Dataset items
^^^^
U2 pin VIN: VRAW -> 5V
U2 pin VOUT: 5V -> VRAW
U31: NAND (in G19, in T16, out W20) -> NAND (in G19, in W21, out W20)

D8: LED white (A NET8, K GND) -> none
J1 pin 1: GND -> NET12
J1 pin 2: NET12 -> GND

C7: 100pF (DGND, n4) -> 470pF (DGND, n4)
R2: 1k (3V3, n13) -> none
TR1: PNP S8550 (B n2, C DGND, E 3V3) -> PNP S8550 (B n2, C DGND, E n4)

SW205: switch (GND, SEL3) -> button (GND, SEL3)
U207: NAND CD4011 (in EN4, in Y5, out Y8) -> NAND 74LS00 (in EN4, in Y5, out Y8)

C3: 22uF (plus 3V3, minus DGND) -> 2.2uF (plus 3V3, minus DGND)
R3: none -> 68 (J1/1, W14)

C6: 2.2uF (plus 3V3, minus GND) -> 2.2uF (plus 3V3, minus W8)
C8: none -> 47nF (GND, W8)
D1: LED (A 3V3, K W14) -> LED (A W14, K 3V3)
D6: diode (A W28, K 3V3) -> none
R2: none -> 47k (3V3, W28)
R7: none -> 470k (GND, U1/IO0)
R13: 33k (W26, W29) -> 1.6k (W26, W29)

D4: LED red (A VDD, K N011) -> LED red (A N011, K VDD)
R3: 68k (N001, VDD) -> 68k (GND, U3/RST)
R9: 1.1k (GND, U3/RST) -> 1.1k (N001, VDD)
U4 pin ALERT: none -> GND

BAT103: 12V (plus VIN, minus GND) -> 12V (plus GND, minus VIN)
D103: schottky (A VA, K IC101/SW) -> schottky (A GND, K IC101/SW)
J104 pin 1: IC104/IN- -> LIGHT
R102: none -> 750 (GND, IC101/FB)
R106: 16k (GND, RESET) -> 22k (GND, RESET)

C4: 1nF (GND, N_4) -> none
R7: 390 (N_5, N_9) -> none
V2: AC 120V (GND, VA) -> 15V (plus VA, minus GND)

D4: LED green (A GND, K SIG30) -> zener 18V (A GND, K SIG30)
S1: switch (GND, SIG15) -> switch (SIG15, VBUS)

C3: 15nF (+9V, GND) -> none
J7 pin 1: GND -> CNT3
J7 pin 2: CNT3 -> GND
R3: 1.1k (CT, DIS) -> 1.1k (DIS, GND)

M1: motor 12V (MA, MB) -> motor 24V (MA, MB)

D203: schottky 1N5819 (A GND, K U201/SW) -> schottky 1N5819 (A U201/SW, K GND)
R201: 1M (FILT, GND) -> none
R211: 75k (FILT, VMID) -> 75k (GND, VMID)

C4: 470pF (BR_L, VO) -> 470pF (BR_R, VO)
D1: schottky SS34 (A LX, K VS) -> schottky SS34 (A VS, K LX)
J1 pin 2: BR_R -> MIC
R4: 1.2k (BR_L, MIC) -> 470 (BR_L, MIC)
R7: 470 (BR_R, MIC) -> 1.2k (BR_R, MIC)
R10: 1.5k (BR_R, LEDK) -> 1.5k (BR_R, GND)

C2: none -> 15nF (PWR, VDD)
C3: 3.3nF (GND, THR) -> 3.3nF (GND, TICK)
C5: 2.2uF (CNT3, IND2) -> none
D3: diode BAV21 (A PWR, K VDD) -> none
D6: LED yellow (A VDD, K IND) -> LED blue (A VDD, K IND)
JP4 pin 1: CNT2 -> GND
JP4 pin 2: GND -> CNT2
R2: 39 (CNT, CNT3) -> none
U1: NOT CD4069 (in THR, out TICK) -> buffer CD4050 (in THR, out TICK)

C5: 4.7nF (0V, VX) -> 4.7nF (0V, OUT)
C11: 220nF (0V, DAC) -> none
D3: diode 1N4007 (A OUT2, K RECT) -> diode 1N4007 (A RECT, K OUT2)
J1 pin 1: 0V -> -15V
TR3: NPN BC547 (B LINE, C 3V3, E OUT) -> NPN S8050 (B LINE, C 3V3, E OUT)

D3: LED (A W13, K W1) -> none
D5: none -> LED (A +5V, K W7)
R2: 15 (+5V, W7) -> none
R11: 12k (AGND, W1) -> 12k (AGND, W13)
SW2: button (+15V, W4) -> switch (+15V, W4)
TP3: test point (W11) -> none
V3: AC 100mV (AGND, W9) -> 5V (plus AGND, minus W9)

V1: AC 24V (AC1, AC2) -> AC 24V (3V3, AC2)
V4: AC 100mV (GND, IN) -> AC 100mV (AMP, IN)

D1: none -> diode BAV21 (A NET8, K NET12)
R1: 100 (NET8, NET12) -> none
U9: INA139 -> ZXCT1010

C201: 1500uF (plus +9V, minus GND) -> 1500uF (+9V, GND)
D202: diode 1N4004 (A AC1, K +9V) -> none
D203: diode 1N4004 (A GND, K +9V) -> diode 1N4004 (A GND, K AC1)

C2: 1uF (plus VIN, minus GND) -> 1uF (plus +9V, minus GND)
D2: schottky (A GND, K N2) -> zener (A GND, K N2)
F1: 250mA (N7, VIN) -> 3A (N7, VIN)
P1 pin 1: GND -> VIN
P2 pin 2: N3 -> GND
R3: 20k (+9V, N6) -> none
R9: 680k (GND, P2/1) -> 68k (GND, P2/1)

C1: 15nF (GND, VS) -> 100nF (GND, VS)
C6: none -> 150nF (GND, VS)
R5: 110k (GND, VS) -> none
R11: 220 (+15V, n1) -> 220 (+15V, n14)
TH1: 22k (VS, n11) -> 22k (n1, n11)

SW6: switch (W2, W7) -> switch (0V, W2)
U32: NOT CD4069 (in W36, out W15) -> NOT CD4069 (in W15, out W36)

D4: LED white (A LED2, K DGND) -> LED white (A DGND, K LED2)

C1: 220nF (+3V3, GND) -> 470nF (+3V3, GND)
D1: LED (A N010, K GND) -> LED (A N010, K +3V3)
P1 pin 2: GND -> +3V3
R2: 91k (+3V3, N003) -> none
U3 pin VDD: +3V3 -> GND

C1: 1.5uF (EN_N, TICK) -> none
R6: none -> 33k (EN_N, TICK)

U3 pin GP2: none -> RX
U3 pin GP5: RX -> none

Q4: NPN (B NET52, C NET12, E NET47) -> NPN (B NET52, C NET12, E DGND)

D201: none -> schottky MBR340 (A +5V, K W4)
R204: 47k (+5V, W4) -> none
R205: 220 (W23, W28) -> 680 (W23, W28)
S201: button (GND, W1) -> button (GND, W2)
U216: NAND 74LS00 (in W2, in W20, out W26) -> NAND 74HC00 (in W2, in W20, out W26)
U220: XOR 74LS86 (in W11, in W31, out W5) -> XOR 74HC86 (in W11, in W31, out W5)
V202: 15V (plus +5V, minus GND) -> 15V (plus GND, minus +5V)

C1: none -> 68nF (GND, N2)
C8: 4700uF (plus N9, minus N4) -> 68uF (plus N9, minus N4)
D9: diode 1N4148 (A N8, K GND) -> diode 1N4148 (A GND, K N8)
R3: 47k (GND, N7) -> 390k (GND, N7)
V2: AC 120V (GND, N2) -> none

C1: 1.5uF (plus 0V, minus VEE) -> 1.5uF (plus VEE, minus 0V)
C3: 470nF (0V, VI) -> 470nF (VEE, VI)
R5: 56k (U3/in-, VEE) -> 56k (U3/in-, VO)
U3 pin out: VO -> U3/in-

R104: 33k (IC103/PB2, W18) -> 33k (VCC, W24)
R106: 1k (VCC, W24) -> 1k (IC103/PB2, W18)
^^^^
ASSIGNMENT: Output an identical copy of every record above.

WORKED SOLUTION:
U2 pin VIN: VRAW -> 5V
U2 pin VOUT: 5V -> VRAW
U31: NAND (in G19, in T16, out W20) -> NAND (in G19, in W21, out W20)

D8: LED white (A NET8, K GND) -> none
J1 pin 1: GND -> NET12
J1 pin 2: NET12 -> GND

C7: 100pF (DGND, n4) -> 470pF (DGND, n4)
R2: 1k (3V3, n13) -> none
TR1: PNP S8550 (B n2, C DGND, E 3V3) -> PNP S8550 (B n2, C DGND, E n4)

SW205: switch (GND, SEL3) -> button (GND, SEL3)
U207: NAND CD4011 (in EN4, in Y5, out Y8) -> NAND 74LS00 (in EN4, in Y5, out Y8)

C3: 22uF (plus 3V3, minus DGND) -> 2.2uF (plus 3V3, minus DGND)
R3: none -> 68 (J1/1, W14)

C6: 2.2uF (plus 3V3, minus GND) -> 2.2uF (plus 3V3, minus W8)
C8: none -> 47nF (GND, W8)
D1: LED (A 3V3, K W14) -> LED (A W14, K 3V3)
D6: diode (A W28, K 3V3) -> none
R2: none -> 47k (3V3, W28)
R7: none -> 470k (GND, U1/IO0)
R13: 33k (W26, W29) -> 1.6k (W26, W29)

D4: LED red (A VDD, K N011) -> LED red (A N011, K VDD)
R3: 68k (N001, VDD) -> 68k (GND, U3/RST)
R9: 1.1k (GND, U3/RST) -> 1.1k (N001, VDD)
U4 pin ALERT: none -> GND

BAT103: 12V (plus VIN, minus GND) -> 12V (plus GND, minus VIN)
D103: schottky (A VA, K IC101/SW) -> schottky (A GND, K IC101/SW)
J104 pin 1: IC104/IN- -> LIGHT
R102: none -> 750 (GND, IC101/FB)
R106: 16k (GND, RESET) -> 22k (GND, RESET)

C4: 1nF (GND, N_4) -> none
R7: 390 (N_5, N_9) -> none
V2: AC 120V (GND, VA) -> 15V (plus VA, minus GND)

D4: LED green (A GND, K SIG30) -> zener 18V (A GND, K SIG30)
S1: switch (GND, SIG15) -> switch (SIG15, VBUS)

C3: 15nF (+9V, GND) -> none
J7 pin 1: GND -> CNT3
J7 pin 2: CNT3 -> GND
R3: 1.1k (CT, DIS) -> 1.1k (DIS, GND)

M1: motor 12V (MA, MB) -> motor 24V (MA, MB)

D203: schottky 1N5819 (A GND, K U201/SW) -> schottky 1N5819 (A U201/SW, K GND)
R201: 1M (FILT, GND) -> none
R211: 75k (FILT, VMID) -> 75k (GND, VMID)

C4: 470pF (BR_L, VO) -> 470pF (BR_R, VO)
D1: schottky SS34 (A LX, K VS) -> schottky SS34 (A VS, K LX)
J1 pin 2: BR_R -> MIC
R4: 1.2k (BR_L, MIC) -> 470 (BR_L, MIC)
R7: 470 (BR_R, MIC) -> 1.2k (BR_R, MIC)
R10: 1.5k (BR_R, LEDK) -> 1.5k (BR_R, GND)

C2: none -> 15nF (PWR, VDD)
C3: 3.3nF (GND, THR) -> 3.3nF (GND, TICK)
C5: 2.2uF (CNT3, IND2) -> none
D3: diode BAV21 (A PWR, K VDD) -> none
D6: LED yellow (A VDD, K IND) -> LED blue (A VDD, K IND)
JP4 pin 1: CNT2 -> GND
JP4 pin 2: GND -> CNT2
R2: 39 (CNT, CNT3) -> none
U1: NOT CD4069 (in THR, out TICK) -> buffer CD4050 (in THR, out TICK)

C5: 4.7nF (0V, VX) -> 4.7nF (0V, OUT)
C11: 220nF (0V, DAC) -> none
D3: diode 1N4007 (A OUT2, K RECT) -> diode 1N4007 (A RECT, K OUT2)
J1 pin 1: 0V -> -15V
TR3: NPN BC547 (B LINE, C 3V3, E OUT) -> NPN S8050 (B LINE, C 3V3, E OUT)

D3: LED (A W13, K W1) -> none
D5: none -> LED (A +5V, K W7)
R2: 15 (+5V, W7) -> none
R11: 12k (AGND, W1) -> 12k (AGND, W13)
SW2: button (+15V, W4) -> switch (+15V, W4)
TP3: test point (W11) -> none
V3: AC 100mV (AGND, W9) -> 5V (plus AGND, minus W9)

V1: AC 24V (AC1, AC2) -> AC 24V (3V3, AC2)
V4: AC 100mV (GND, IN) -> AC 100mV (AMP, IN)

D1: none -> diode BAV21 (A NET8, K NET12)
R1: 100 (NET8, NET12) -> none
U9: INA139 -> ZXCT1010

C201: 1500uF (plus +9V, minus GND) -> 1500uF (+9V, GND)
D202: diode 1N4004 (A AC1, K +9V) -> none
D203: diode 1N4004 (A GND, K +9V) -> diode 1N4004 (A GND, K AC1)

C2: 1uF (plus VIN, minus GND) -> 1uF (plus +9V, minus GND)
D2: schottky (A GND, K N2) -> zener (A GND, K N2)
F1: 250mA (N7, VIN) -> 3A (N7, VIN)
P1 pin 1: GND -> VIN
P2 pin 2: N3 -> GND
R3: 20k (+9V, N6) -> none
R9: 680k (GND, P2/1) -> 68k (GND, P2/1)

C1: 15nF (GND, VS) -> 100nF (GND, VS)
C6: none -> 150nF (GND, VS)
R5: 110k (GND, VS) -> none
R11: 220 (+15V, n1) -> 220 (+15V, n14)
TH1: 22k (VS, n11) -> 22k (n1, n11)

SW6: switch (W2, W7) -> switch (0V, W2)
U32: NOT CD4069 (in W36, out W15) -> NOT CD4069 (in W15, out W36)

D4: LED white (A LED2, K DGND) -> LED white (A DGND, K LED2)

C1: 220nF (+3V3, GND) -> 470nF (+3V3, GND)
D1: LED (A N010, K GND) -> LED (A N010, K +3V3)
P1 pin 2: GND -> +3V3
R2: 91k (+3V3, N003) -> none
U3 pin VDD: +3V3 -> GND

C1: 1.5uF (EN_N, TICK) -> none
R6: none -> 33k (EN_N, TICK)

U3 pin GP2: none -> RX
U3 pin GP5: RX -> none

Q4: NPN (B NET52, C NET12, E NET47) -> NPN (B NET52, C NET12, E DGND)

D201: none -> schottky MBR340 (A +5V, K W4)
R204: 47k (+5V, W4) -> none
R205: 220 (W23, W28) -> 680 (W23, W28)
S201: button (GND, W1) -> button (GND, W2)
U216: NAND 74LS00 (in W2, in W20, out W26) -> NAND 74HC00 (in W2, in W20, out W26)
U220: XOR 74LS86 (in W11, in W31, out W5) -> XOR 74HC86 (in W11, in W31, out W5)
V202: 15V (plus +5V, minus GND) -> 15V (plus GND, minus +5V)

C1: none -> 68nF (GND, N2)
C8: 4700uF (plus N9, minus N4) -> 68uF (plus N9, minus N4)
D9: diode 1N4148 (A N8, K GND) -> diode 1N4148 (A GND, K N8)
R3: 47k (GND, N7) -> 390k (GND, N7)
V2: AC 120V (GND, N2) -> none

C1: 1.5uF (plus 0V, minus VEE) -> 1.5uF (plus VEE, minus 0V)
C3: 470nF (0V, VI) -> 470nF (VEE, VI)
R5: 56k (U3/in-, VEE) -> 56k (U3/in-, VO)
U3 pin out: VO -> U3/in-

R104: 33k (IC103/PB2, W18) -> 33k (VCC, W24)
R106: 1k (VCC, W24) -> 1k (IC103/PB2, W18)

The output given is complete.